#### To be done:
Collect every line of the records below that contains the word "triangle", copying each line in full. Matching is case-sensitive.

Collected data entries:
- - - -

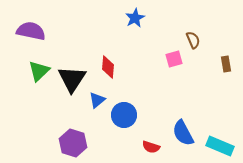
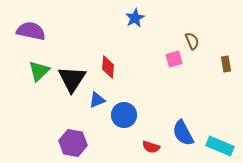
brown semicircle: moved 1 px left, 1 px down
blue triangle: rotated 18 degrees clockwise
purple hexagon: rotated 8 degrees counterclockwise
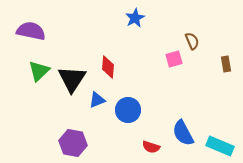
blue circle: moved 4 px right, 5 px up
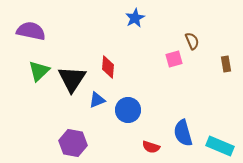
blue semicircle: rotated 12 degrees clockwise
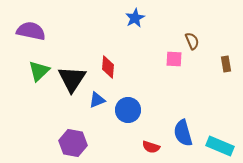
pink square: rotated 18 degrees clockwise
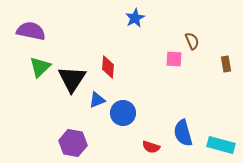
green triangle: moved 1 px right, 4 px up
blue circle: moved 5 px left, 3 px down
cyan rectangle: moved 1 px right, 1 px up; rotated 8 degrees counterclockwise
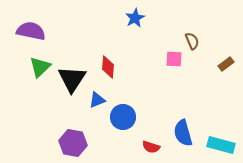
brown rectangle: rotated 63 degrees clockwise
blue circle: moved 4 px down
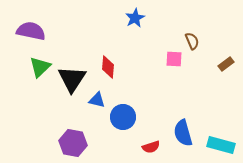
blue triangle: rotated 36 degrees clockwise
red semicircle: rotated 36 degrees counterclockwise
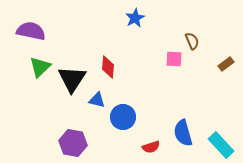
cyan rectangle: rotated 32 degrees clockwise
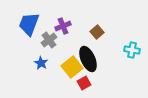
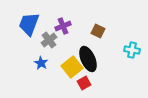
brown square: moved 1 px right, 1 px up; rotated 24 degrees counterclockwise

- - - -

#### The result:
blue triangle: rotated 18 degrees clockwise
green triangle: moved 1 px right, 4 px up
blue triangle: rotated 36 degrees clockwise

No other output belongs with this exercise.